**Record set:**

▽

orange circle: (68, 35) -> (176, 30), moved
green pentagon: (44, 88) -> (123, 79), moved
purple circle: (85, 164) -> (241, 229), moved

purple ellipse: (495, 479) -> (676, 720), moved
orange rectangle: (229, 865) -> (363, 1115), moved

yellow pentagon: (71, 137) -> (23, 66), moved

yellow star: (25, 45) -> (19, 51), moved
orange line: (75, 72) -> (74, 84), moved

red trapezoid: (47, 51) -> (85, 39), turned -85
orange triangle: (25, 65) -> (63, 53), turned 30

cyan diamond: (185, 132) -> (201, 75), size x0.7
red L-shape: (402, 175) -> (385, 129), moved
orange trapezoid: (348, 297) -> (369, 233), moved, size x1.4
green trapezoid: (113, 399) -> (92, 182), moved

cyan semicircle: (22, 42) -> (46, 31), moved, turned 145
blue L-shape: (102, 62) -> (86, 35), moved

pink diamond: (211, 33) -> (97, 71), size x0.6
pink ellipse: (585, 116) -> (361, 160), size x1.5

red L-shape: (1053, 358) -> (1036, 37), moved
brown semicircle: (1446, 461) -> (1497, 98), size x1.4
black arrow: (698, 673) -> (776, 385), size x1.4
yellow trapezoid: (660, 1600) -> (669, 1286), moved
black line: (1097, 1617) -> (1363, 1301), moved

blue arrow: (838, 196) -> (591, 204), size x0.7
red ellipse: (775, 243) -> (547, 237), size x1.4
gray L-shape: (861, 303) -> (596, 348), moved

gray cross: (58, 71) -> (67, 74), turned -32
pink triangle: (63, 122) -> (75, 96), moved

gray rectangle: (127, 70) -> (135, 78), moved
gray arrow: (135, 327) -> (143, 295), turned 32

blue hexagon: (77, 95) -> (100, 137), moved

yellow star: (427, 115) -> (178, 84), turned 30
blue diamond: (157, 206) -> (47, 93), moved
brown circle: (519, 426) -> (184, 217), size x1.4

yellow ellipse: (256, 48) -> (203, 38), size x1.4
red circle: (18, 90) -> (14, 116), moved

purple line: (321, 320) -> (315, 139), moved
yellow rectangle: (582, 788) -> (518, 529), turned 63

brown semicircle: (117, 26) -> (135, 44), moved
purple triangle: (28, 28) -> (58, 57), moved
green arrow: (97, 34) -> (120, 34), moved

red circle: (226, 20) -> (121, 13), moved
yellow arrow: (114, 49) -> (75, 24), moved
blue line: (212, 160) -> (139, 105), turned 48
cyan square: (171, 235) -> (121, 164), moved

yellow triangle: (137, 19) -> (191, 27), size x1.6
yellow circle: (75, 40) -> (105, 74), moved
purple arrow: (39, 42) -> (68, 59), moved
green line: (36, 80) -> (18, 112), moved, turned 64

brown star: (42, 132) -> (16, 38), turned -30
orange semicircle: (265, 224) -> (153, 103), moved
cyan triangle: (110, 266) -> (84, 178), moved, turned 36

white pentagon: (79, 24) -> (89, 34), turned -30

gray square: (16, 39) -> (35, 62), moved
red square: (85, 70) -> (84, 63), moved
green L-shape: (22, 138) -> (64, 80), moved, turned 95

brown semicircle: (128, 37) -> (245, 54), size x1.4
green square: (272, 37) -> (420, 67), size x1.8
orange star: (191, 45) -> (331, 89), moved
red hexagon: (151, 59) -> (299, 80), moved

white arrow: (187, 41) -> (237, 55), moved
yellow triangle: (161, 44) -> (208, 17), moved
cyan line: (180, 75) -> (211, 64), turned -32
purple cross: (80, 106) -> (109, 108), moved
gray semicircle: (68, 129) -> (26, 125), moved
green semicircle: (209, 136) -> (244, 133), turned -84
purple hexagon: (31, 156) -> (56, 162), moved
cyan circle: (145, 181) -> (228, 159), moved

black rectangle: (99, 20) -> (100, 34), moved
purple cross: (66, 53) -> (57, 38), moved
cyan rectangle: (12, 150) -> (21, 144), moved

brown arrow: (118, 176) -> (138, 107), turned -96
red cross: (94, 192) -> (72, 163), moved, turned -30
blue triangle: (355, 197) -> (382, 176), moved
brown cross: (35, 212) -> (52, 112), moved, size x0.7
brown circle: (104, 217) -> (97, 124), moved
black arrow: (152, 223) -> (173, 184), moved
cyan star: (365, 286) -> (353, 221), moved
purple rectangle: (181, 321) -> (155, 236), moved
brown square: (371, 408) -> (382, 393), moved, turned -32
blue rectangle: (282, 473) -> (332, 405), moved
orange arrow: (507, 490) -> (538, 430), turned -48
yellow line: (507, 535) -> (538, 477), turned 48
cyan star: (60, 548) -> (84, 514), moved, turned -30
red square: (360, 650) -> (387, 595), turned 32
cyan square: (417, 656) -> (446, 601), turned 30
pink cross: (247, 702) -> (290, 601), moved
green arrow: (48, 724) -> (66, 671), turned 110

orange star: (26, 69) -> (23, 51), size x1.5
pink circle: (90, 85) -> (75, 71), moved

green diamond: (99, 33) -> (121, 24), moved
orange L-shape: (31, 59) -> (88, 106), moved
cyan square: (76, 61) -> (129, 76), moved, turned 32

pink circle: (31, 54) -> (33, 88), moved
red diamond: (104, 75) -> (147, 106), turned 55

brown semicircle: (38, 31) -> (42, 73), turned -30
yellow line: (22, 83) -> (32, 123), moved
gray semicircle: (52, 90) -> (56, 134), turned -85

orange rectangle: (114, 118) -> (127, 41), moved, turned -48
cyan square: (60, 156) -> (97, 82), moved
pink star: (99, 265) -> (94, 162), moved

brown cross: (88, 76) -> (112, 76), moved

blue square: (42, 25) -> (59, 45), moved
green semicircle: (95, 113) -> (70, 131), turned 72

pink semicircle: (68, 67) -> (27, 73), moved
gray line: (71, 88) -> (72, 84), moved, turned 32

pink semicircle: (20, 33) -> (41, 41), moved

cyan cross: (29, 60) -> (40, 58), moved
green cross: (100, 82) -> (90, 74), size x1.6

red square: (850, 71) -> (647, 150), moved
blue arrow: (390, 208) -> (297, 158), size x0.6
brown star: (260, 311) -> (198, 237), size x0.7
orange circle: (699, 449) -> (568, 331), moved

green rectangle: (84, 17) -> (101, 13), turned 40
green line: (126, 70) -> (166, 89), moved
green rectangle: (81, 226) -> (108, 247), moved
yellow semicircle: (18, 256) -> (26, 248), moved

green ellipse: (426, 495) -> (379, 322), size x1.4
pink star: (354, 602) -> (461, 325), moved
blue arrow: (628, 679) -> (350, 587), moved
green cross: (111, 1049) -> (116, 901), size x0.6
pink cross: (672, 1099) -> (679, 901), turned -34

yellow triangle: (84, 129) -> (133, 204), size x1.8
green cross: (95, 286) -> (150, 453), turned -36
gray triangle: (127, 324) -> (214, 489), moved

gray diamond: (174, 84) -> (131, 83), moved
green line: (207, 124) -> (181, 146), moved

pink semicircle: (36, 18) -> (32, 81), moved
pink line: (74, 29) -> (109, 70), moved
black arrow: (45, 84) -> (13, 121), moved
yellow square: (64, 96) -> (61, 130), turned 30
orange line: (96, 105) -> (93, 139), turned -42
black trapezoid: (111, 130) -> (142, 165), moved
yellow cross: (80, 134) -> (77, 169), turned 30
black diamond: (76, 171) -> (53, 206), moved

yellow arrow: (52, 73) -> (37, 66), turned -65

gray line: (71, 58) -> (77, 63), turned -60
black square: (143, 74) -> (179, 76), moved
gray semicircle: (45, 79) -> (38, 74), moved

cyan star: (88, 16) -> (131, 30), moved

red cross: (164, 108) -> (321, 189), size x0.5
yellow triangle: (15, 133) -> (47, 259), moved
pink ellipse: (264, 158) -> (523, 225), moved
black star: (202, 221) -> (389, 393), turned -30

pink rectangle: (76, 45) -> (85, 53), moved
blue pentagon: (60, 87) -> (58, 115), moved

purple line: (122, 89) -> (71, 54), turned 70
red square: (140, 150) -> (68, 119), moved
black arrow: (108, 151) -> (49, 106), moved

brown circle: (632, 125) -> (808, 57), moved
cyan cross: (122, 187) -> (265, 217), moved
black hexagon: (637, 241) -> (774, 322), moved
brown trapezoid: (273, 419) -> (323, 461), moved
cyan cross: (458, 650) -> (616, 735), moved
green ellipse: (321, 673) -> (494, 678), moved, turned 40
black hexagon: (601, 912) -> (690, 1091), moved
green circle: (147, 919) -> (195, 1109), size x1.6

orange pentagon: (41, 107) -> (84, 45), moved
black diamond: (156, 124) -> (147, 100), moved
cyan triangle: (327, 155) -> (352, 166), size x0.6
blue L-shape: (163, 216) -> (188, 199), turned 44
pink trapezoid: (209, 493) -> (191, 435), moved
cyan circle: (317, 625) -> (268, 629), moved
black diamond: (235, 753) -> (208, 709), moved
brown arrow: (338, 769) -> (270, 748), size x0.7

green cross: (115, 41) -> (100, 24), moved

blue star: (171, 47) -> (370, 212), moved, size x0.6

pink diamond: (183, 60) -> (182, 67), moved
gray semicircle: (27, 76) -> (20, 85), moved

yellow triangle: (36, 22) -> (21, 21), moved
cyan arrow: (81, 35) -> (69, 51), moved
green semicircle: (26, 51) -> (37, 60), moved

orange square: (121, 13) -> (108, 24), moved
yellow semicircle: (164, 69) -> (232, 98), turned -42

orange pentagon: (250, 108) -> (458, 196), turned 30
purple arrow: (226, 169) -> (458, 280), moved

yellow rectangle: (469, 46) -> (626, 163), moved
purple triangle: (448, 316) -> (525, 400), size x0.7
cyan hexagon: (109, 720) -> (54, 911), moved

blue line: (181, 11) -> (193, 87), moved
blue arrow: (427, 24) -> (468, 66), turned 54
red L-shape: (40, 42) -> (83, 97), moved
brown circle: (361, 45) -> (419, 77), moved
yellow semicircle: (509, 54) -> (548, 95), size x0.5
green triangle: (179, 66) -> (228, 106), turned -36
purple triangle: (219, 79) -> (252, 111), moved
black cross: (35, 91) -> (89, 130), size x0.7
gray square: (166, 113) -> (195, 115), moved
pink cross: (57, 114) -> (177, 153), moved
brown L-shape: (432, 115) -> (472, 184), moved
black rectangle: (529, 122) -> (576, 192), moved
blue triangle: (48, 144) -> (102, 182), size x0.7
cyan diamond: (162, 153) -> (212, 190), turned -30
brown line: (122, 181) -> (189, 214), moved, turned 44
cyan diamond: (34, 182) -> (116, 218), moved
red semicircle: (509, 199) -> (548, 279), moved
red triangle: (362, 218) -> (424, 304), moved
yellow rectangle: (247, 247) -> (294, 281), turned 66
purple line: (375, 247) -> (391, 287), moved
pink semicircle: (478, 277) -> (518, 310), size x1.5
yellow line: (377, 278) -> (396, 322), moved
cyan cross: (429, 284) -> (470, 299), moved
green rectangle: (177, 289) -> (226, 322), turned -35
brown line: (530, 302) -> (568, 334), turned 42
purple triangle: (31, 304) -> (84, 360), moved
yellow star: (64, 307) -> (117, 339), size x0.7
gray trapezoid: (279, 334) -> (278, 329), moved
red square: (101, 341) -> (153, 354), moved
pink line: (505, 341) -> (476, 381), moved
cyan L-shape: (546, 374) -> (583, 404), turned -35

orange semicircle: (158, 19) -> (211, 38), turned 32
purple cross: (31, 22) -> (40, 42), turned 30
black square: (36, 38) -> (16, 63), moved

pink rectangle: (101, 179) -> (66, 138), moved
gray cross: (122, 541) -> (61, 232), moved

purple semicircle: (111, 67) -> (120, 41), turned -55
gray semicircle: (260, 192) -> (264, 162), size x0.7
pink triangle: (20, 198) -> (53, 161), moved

△

**About this exercise:** Above are some lines. Repeat exactly, and only, those from the line that has "orange rectangle: (229, 865)" through the line that has "orange trapezoid: (348, 297)".

**Answer to this exercise:**
orange rectangle: (229, 865) -> (363, 1115), moved

yellow pentagon: (71, 137) -> (23, 66), moved

yellow star: (25, 45) -> (19, 51), moved
orange line: (75, 72) -> (74, 84), moved

red trapezoid: (47, 51) -> (85, 39), turned -85
orange triangle: (25, 65) -> (63, 53), turned 30

cyan diamond: (185, 132) -> (201, 75), size x0.7
red L-shape: (402, 175) -> (385, 129), moved
orange trapezoid: (348, 297) -> (369, 233), moved, size x1.4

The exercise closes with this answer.